→ **Problem requirements**
Among the records that follow, set down only the lines from the one containing "CN202 pin 1: GND -> VLOAD" to the one containing "R204: 3.9k (GND, VA) -> 3.9k (GND, LIGHT)", both included, exactly.

→ **Data shown**
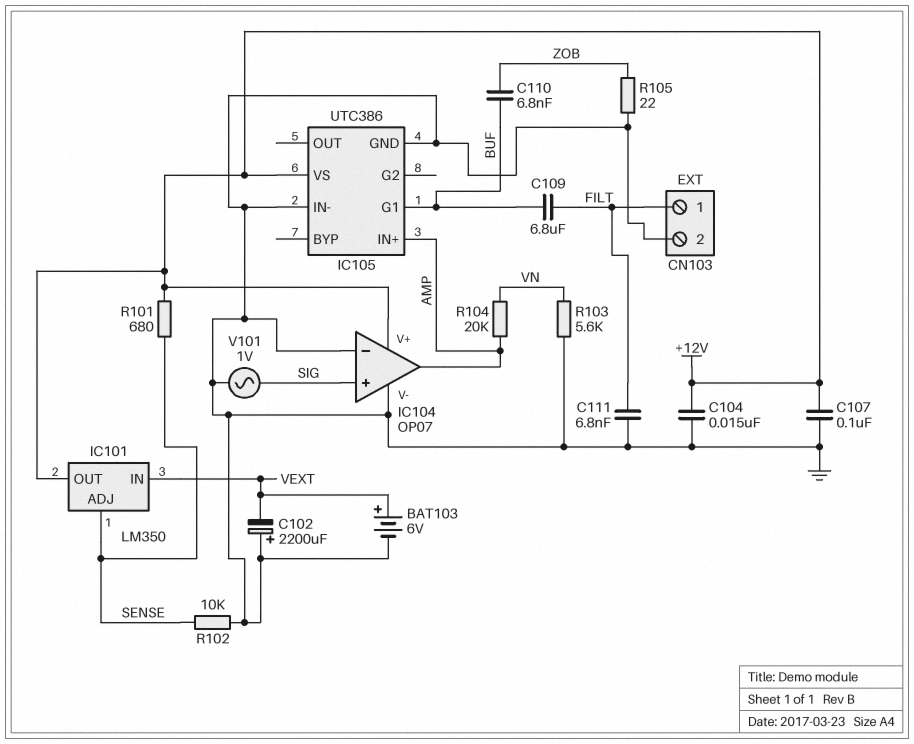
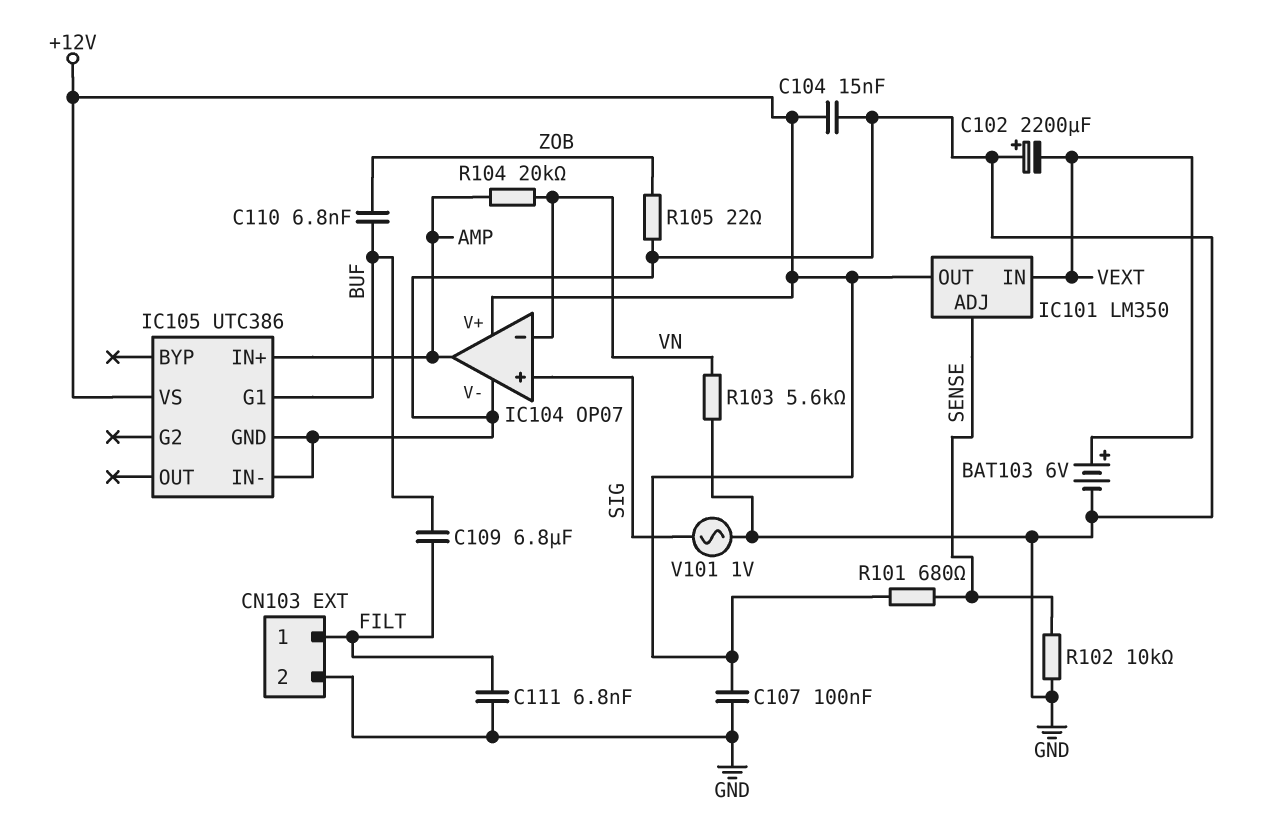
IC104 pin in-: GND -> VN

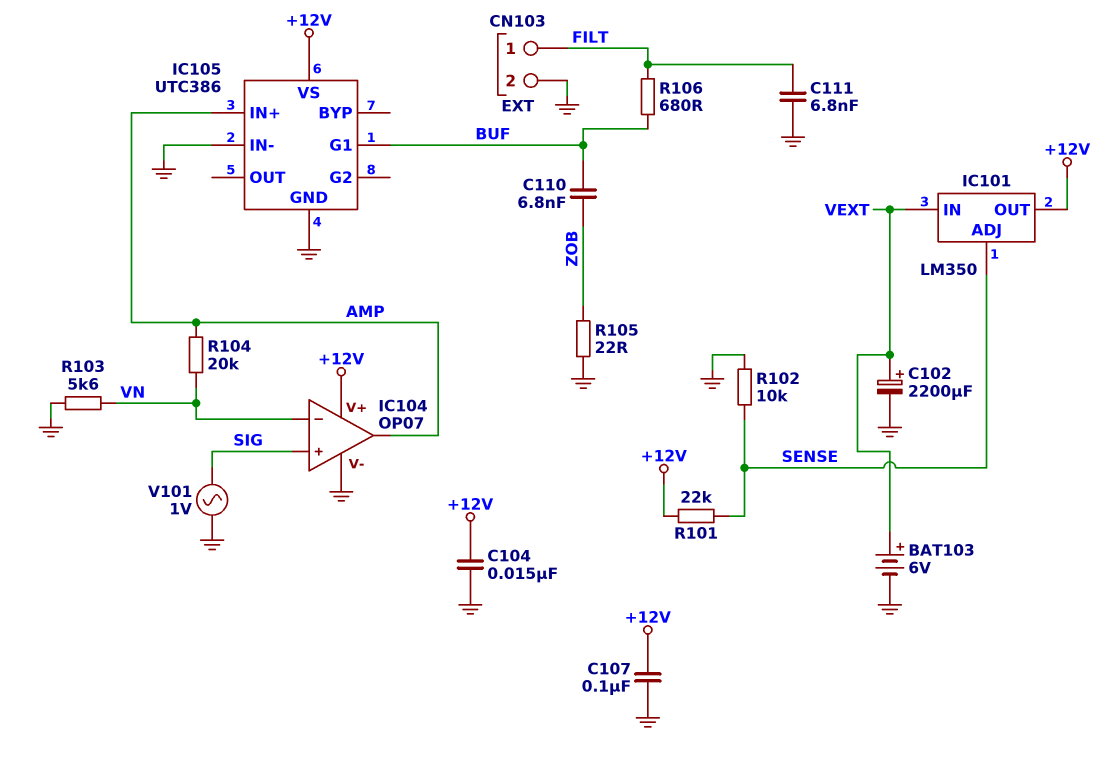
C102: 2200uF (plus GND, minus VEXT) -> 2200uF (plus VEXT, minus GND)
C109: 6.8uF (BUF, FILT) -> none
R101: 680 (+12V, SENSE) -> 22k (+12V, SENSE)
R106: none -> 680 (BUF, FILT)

* * *

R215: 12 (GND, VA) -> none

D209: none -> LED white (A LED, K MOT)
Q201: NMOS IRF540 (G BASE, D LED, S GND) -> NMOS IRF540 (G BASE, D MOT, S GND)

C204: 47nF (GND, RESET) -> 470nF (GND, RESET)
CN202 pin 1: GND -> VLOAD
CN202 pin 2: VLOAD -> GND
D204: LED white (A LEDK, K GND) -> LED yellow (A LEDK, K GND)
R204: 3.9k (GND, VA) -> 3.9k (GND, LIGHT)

→ **Answer box**
CN202 pin 1: GND -> VLOAD
CN202 pin 2: VLOAD -> GND
D204: LED white (A LEDK, K GND) -> LED yellow (A LEDK, K GND)
R204: 3.9k (GND, VA) -> 3.9k (GND, LIGHT)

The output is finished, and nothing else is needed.